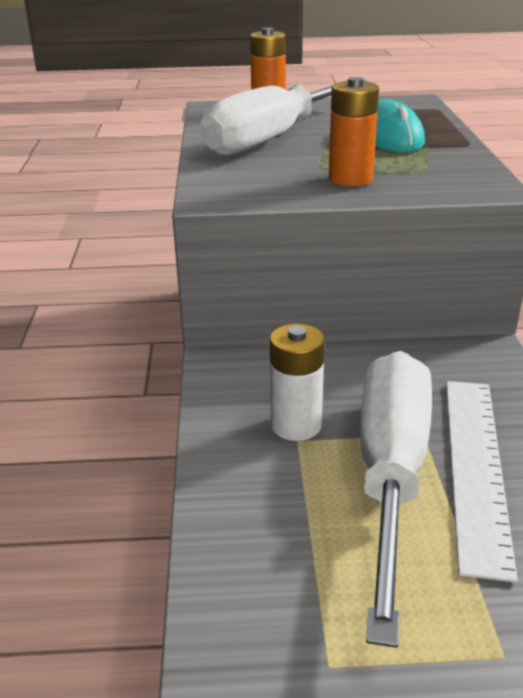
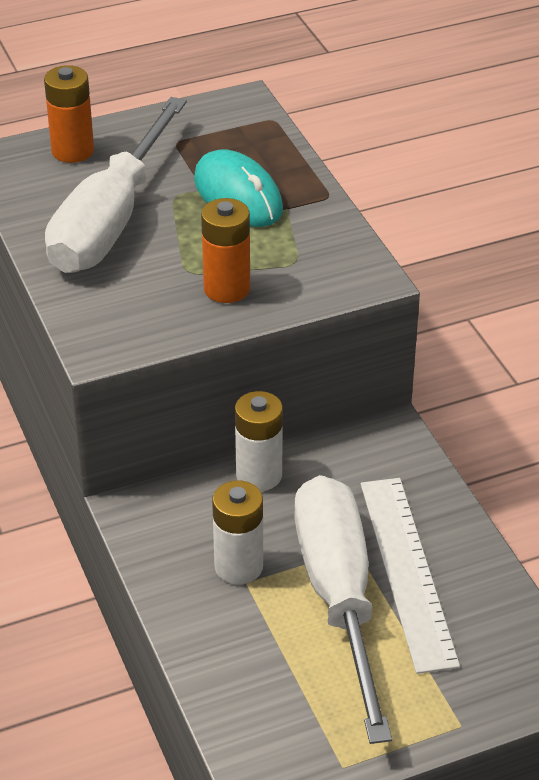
camera: 20 degrees left, 10 degrees up
none -> white battery [235,391,283,491]

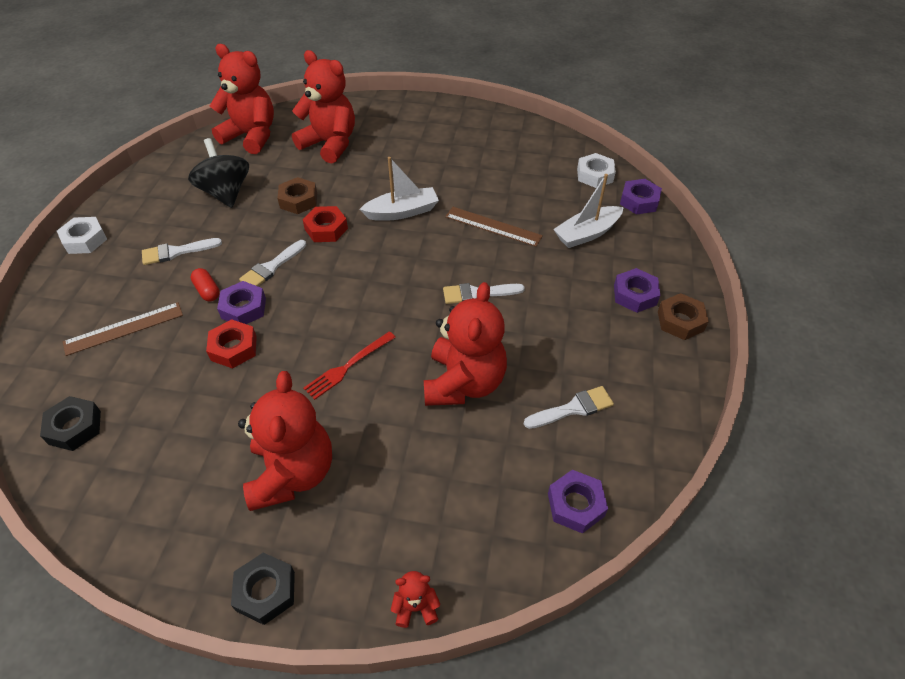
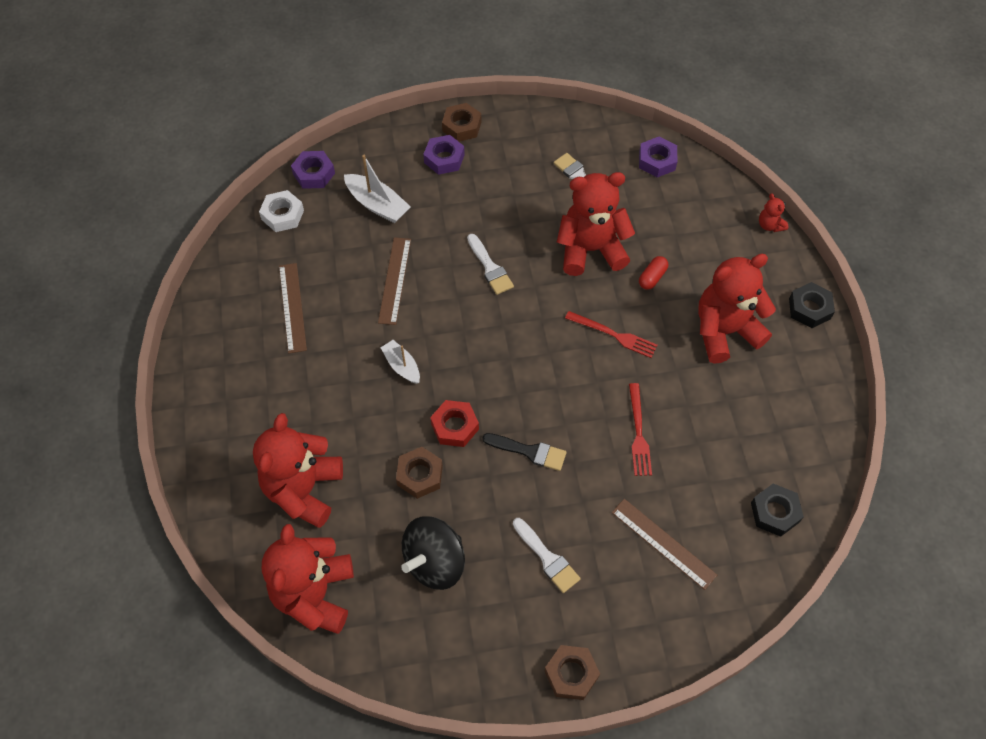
camera: 110 degrees left, 10 degrees up
white nut [57,217,107,254] -> brown nut [545,645,600,700]
red capsule [191,268,220,302] -> red capsule moved to [639,256,668,290]
red nut [206,319,257,369] -> red fork [629,383,652,476]
purple nut [217,281,266,324] -> none
white brush [239,240,306,286] -> black brush [483,433,567,471]
white boat [360,157,439,221] -> white boat [381,340,420,384], size x0.65
none -> brown ruler [279,263,307,353]

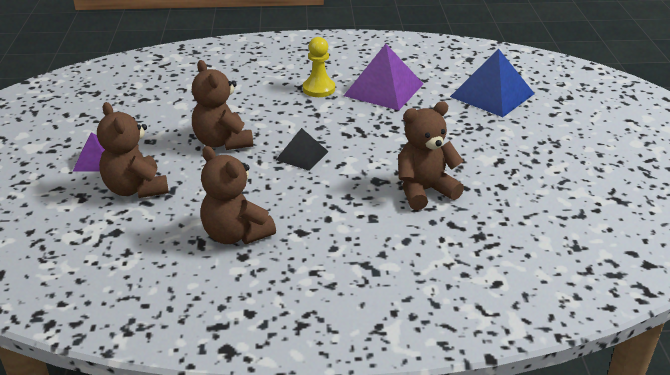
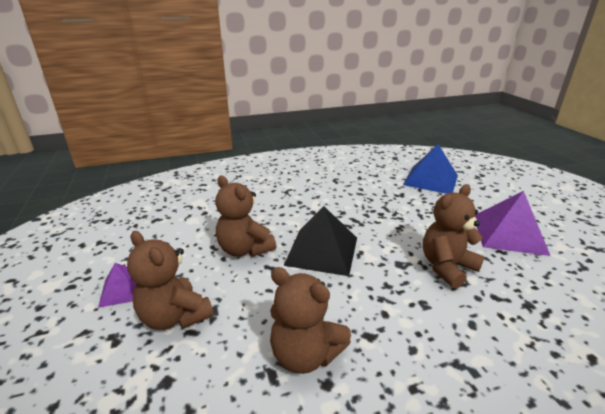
camera: 15 degrees left, 5 degrees down
black pyramid [276,128,329,171] -> black pyramid [284,206,357,276], size x1.77
yellow pawn [303,37,335,97] -> none
purple pyramid [344,44,423,110] -> purple pyramid moved to [475,191,550,256]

------------------------

Exercise prompt:
Word for word, repeat the material above and drop the pictures.

Answer for the task:
camera: 20 degrees left, 10 degrees up
none -> white battery [235,391,283,491]

camera: 110 degrees left, 10 degrees up
white nut [57,217,107,254] -> brown nut [545,645,600,700]
red capsule [191,268,220,302] -> red capsule moved to [639,256,668,290]
red nut [206,319,257,369] -> red fork [629,383,652,476]
purple nut [217,281,266,324] -> none
white brush [239,240,306,286] -> black brush [483,433,567,471]
white boat [360,157,439,221] -> white boat [381,340,420,384], size x0.65
none -> brown ruler [279,263,307,353]

camera: 15 degrees left, 5 degrees down
black pyramid [276,128,329,171] -> black pyramid [284,206,357,276], size x1.77
yellow pawn [303,37,335,97] -> none
purple pyramid [344,44,423,110] -> purple pyramid moved to [475,191,550,256]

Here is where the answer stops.